* Job:
Replace "Worst" with "Best" in the lines that begin with the line containing "Worst Original Song [531, 134]" and end after the line containing "Determine the [X, Y]", and give only those lines, otherwise unchanged.

Screen grounding examples:

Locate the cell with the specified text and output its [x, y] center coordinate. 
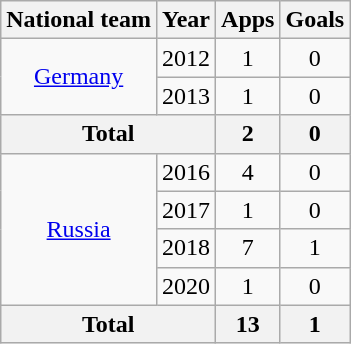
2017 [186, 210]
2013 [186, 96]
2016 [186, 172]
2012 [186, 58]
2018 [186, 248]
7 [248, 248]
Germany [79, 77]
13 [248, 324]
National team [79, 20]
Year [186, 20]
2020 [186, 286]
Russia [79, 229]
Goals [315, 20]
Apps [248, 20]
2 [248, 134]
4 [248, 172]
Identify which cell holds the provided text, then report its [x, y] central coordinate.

* * *

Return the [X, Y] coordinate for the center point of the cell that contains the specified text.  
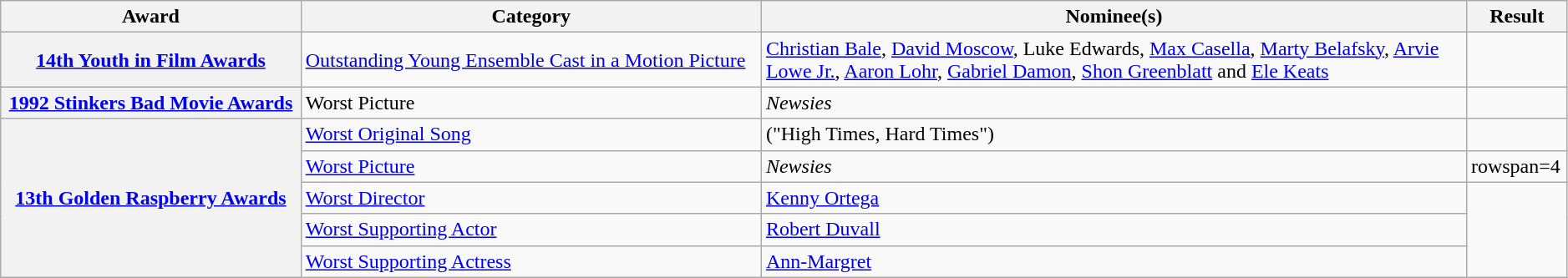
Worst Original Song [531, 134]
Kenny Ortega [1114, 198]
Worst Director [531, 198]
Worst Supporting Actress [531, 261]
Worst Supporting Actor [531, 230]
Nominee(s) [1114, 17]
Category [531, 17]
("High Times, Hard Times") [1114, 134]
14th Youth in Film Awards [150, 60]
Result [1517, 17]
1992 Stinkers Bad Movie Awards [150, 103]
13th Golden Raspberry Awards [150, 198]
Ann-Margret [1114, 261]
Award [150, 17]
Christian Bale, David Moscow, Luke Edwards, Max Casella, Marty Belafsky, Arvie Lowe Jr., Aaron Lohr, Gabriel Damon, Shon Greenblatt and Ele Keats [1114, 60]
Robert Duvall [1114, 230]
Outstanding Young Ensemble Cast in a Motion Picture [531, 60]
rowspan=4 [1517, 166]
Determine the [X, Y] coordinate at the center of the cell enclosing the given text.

* Output of the exercise:
Best Original Song [531, 134]
Kenny Ortega [1114, 198]
Best Director [531, 198]
Best Supporting Actress [531, 261]
Best Supporting Actor [531, 230]
Nominee(s) [1114, 17]
Category [531, 17]
("High Times, Hard Times") [1114, 134]
14th Youth in Film Awards [150, 60]
Result [1517, 17]
1992 Stinkers Bad Movie Awards [150, 103]
13th Golden Raspberry Awards [150, 198]
Ann-Margret [1114, 261]
Award [150, 17]
Christian Bale, David Moscow, Luke Edwards, Max Casella, Marty Belafsky, Arvie Lowe Jr., Aaron Lohr, Gabriel Damon, Shon Greenblatt and Ele Keats [1114, 60]
Robert Duvall [1114, 230]
Outstanding Young Ensemble Cast in a Motion Picture [531, 60]
rowspan=4 [1517, 166]
Determine the [X, Y] coordinate at the center of the cell enclosing the given text.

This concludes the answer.